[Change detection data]

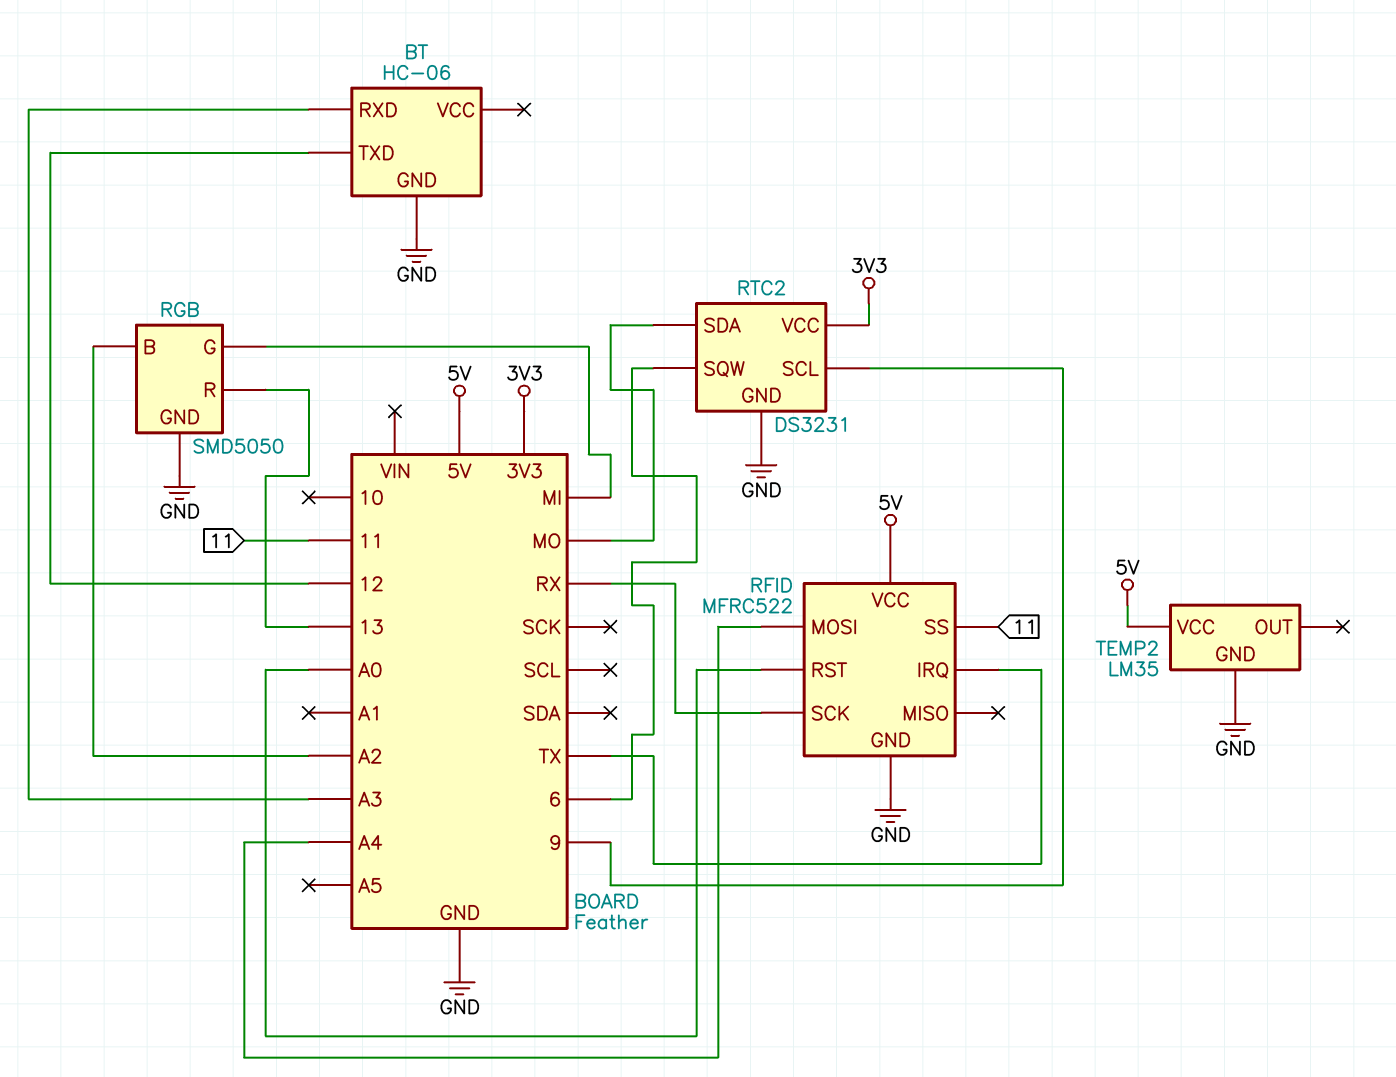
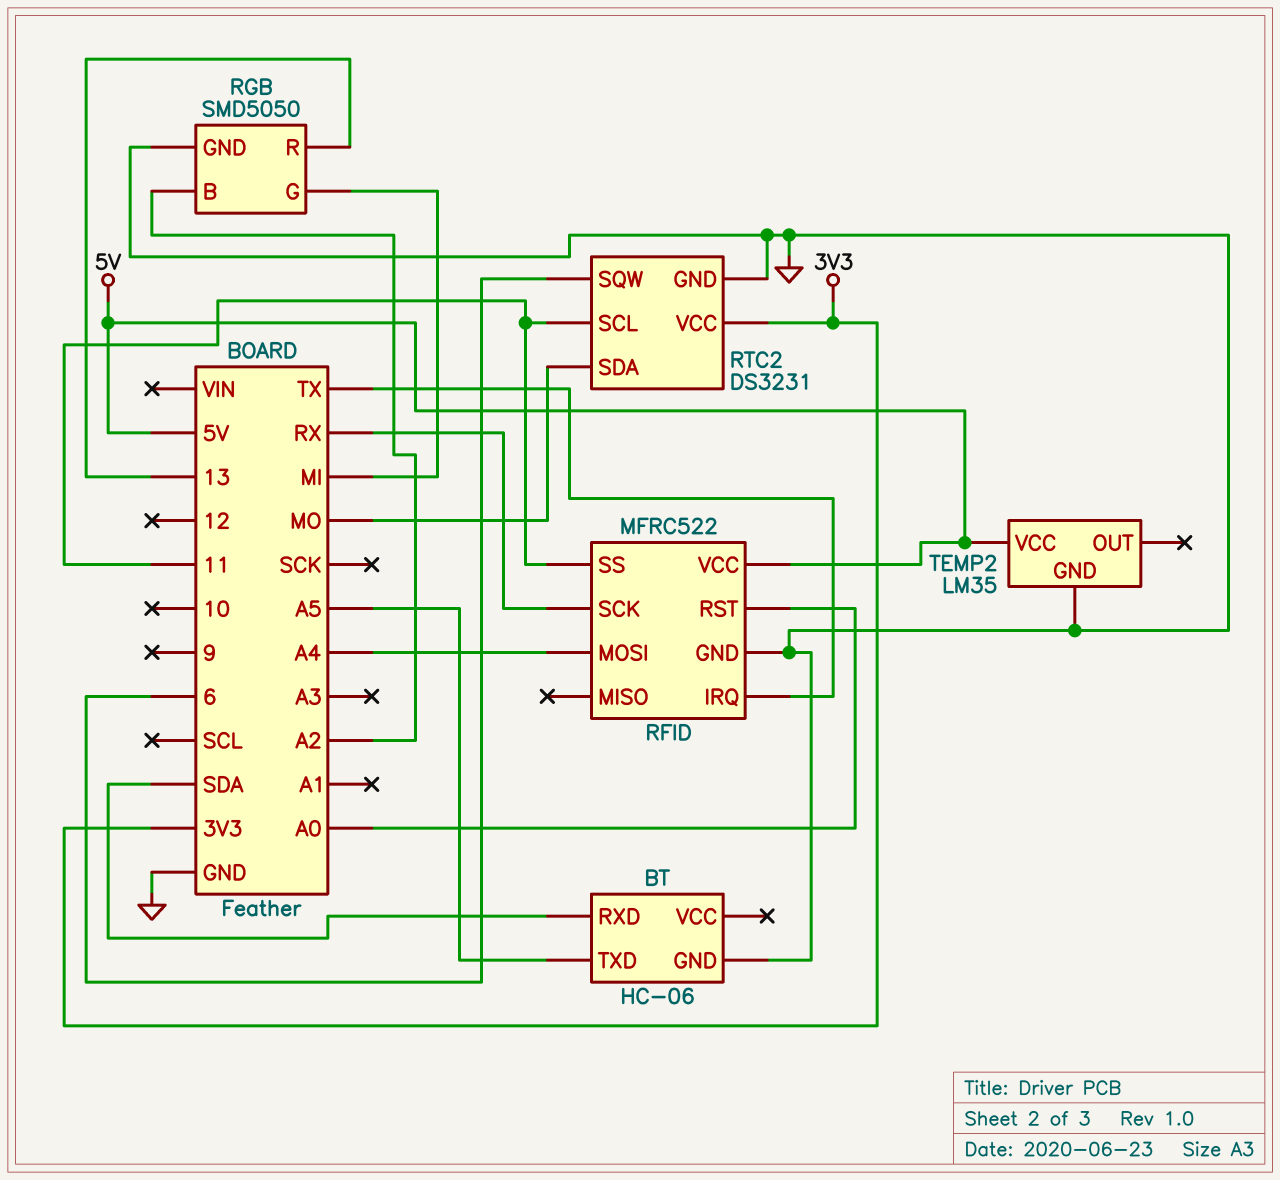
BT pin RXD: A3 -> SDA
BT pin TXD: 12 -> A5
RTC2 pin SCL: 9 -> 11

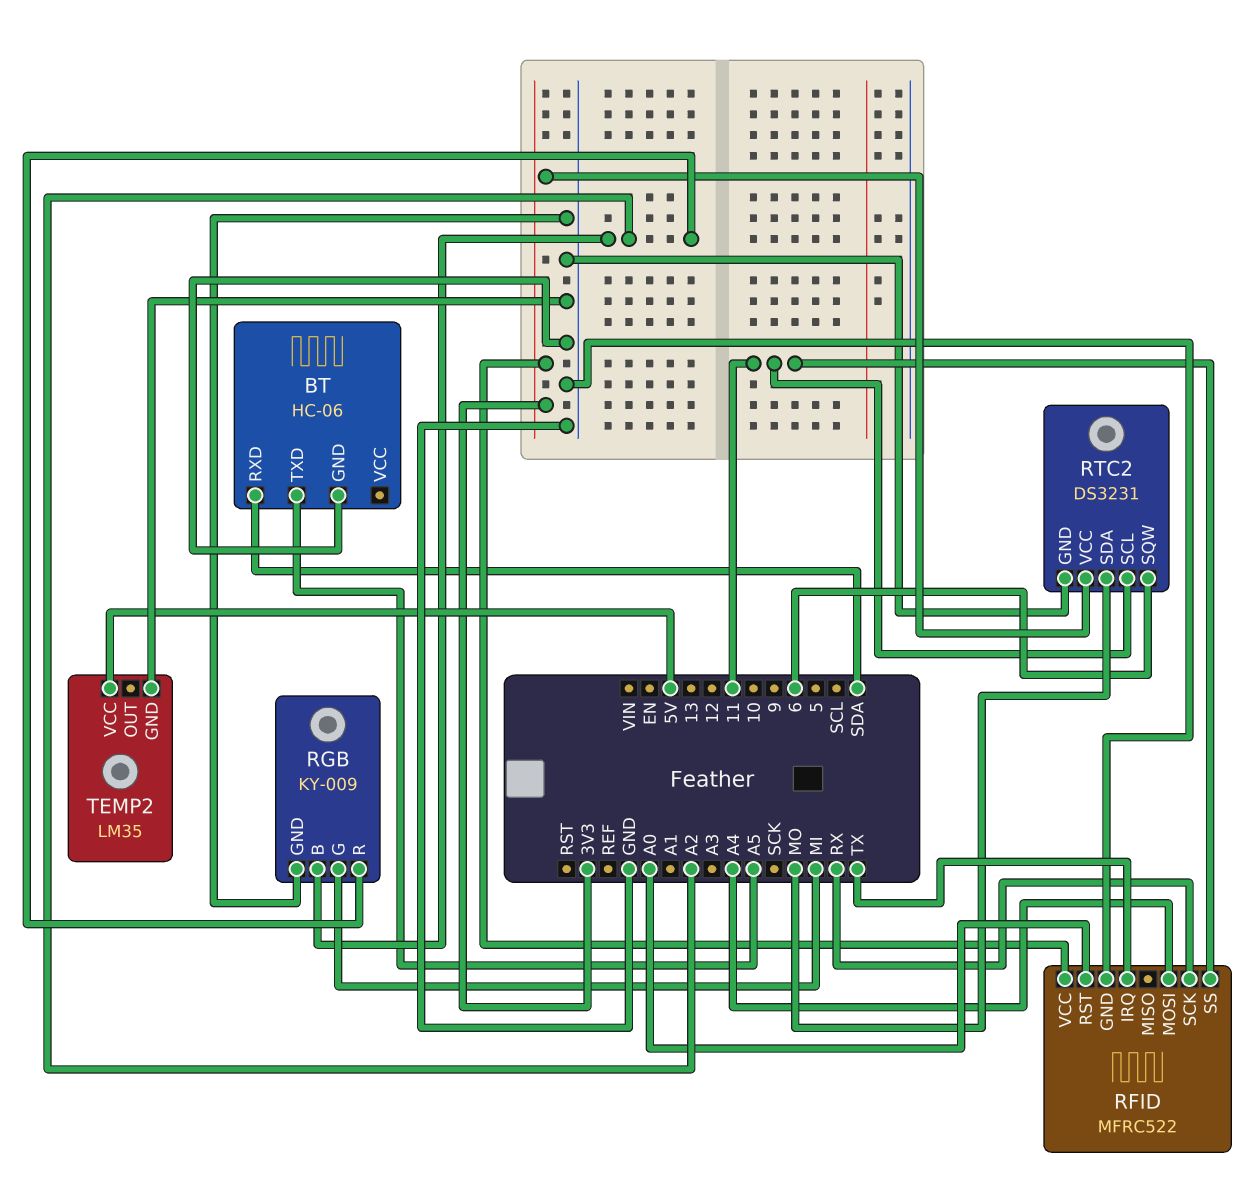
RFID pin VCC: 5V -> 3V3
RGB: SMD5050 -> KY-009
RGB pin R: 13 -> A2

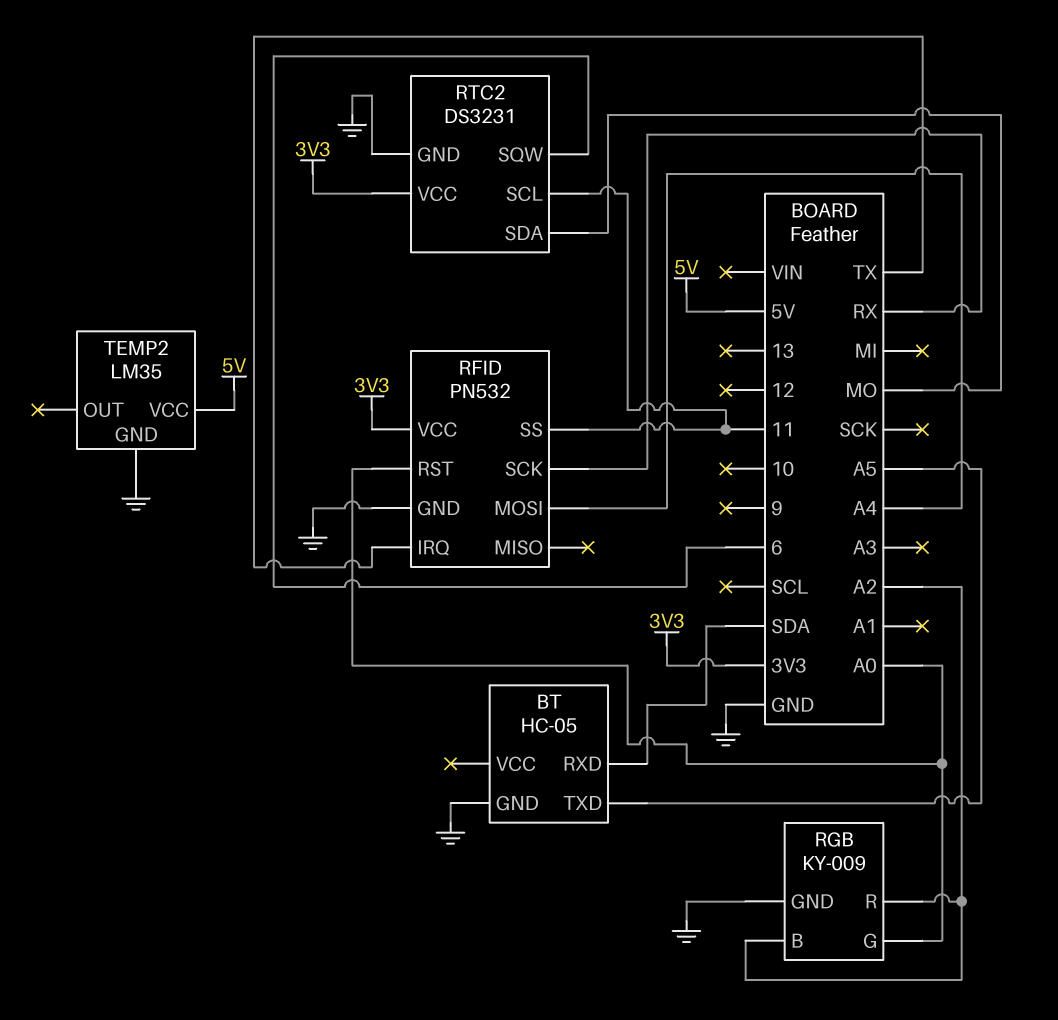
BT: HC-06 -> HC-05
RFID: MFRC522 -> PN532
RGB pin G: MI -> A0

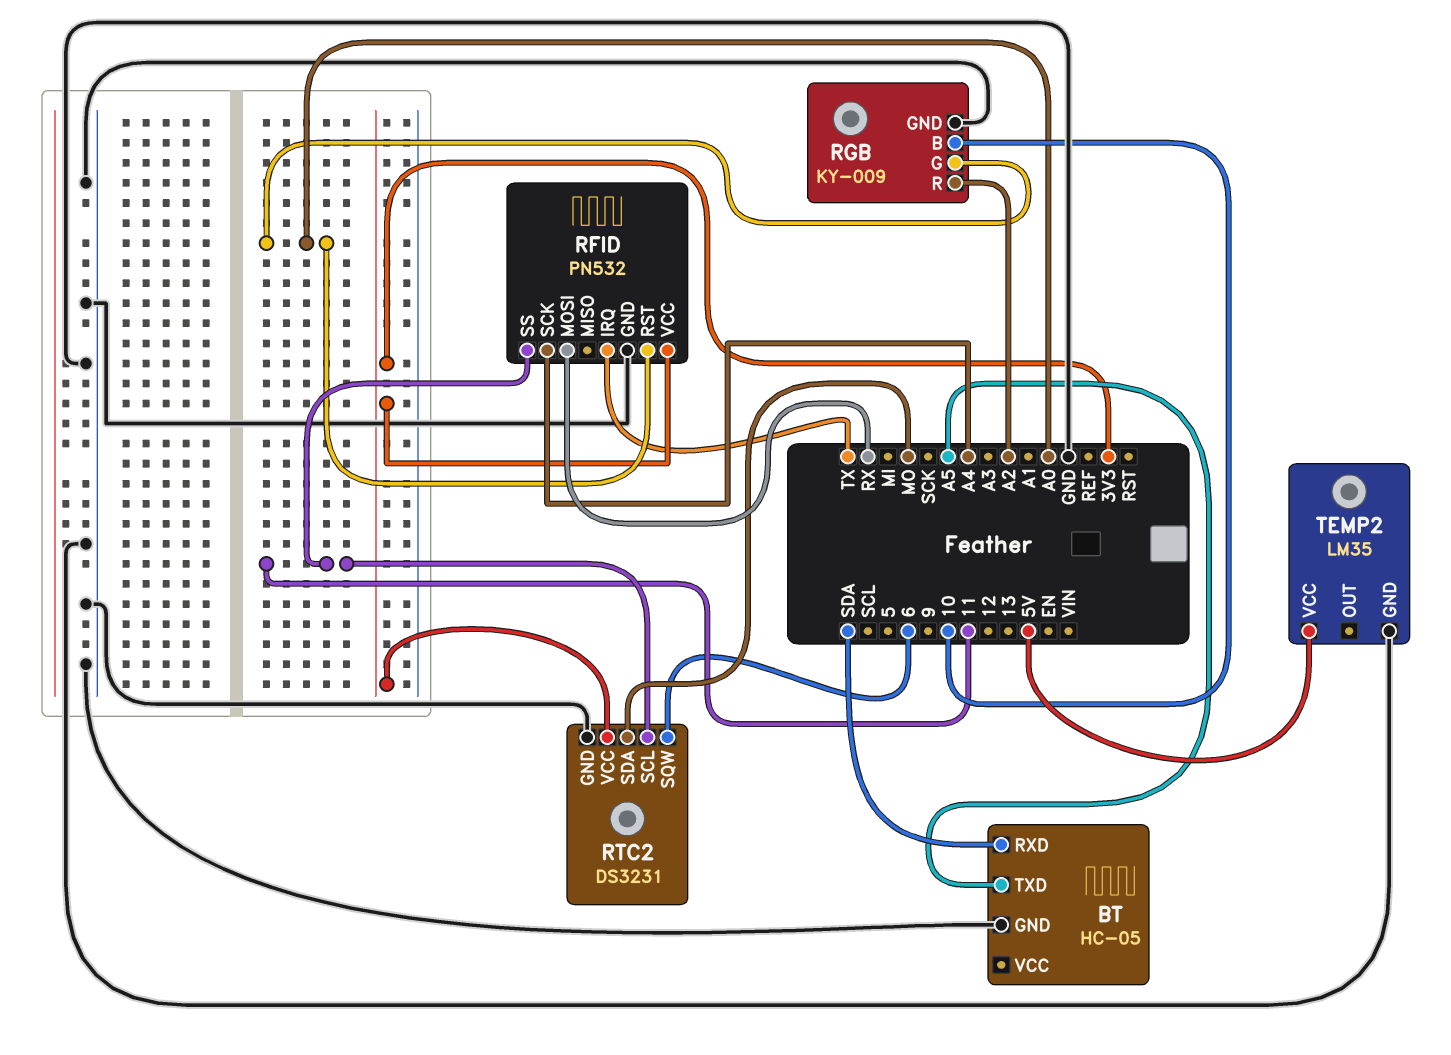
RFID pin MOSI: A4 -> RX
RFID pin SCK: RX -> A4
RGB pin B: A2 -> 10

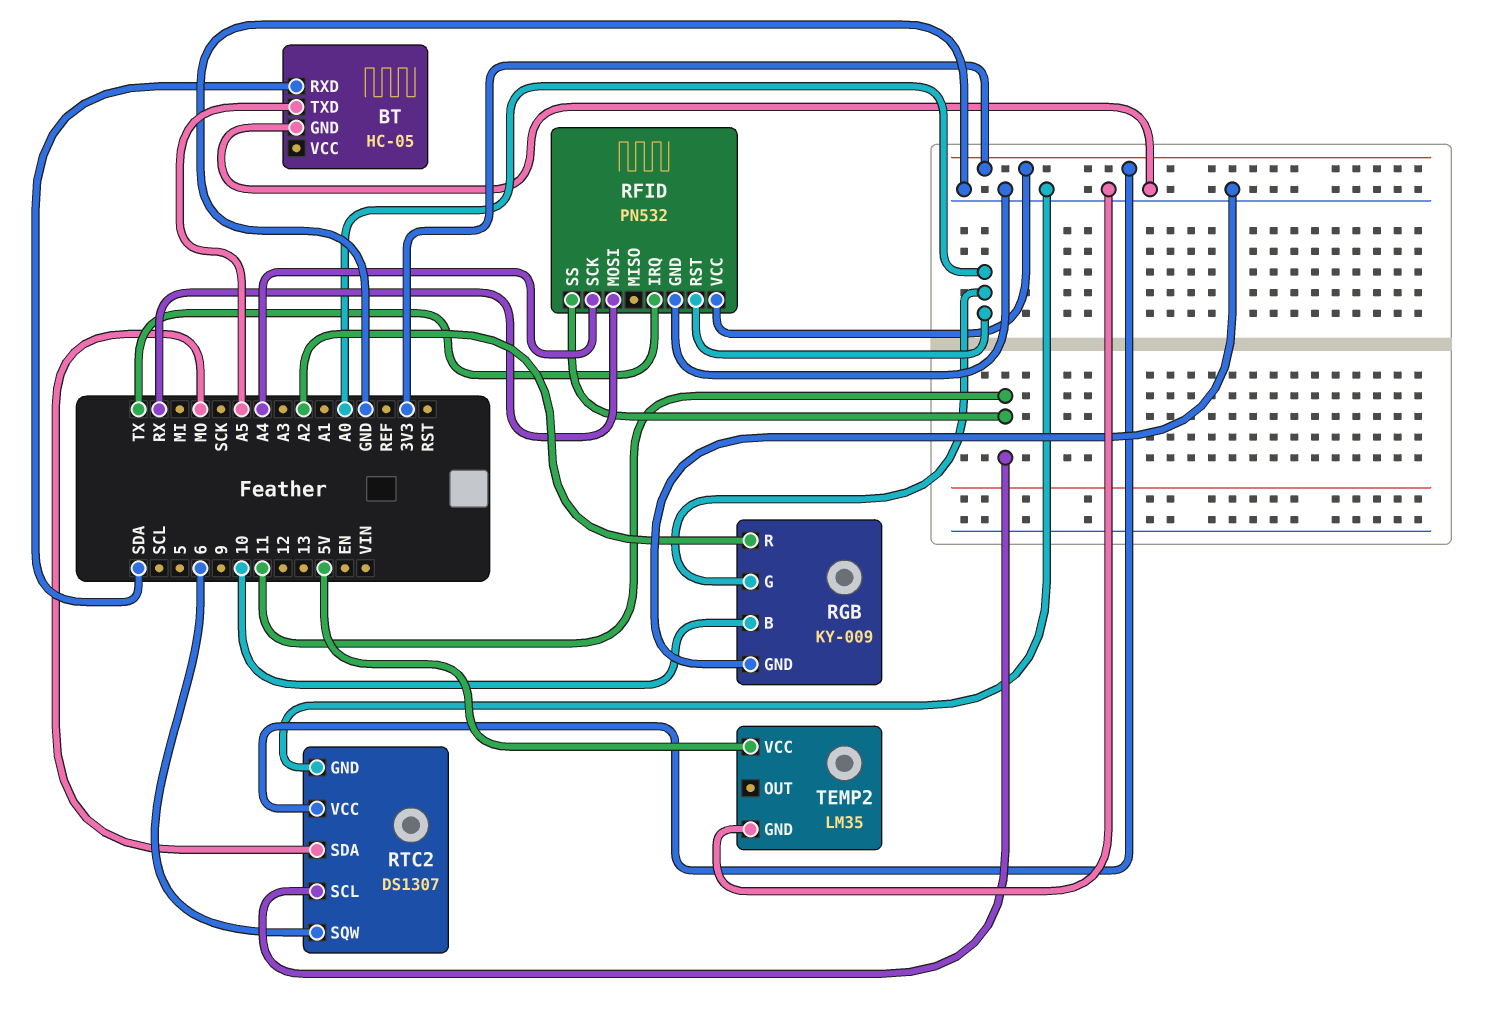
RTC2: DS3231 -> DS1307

**Goal of the exercise**
Nothing but the lines from the line containing "RFID: MFRC522 -> PN532" through the end of the records belongs in the answer, written out exactly, both ends included, without pictures.

**Exercise result**
RFID: MFRC522 -> PN532
RGB pin G: MI -> A0

RFID pin MOSI: A4 -> RX
RFID pin SCK: RX -> A4
RGB pin B: A2 -> 10

RTC2: DS3231 -> DS1307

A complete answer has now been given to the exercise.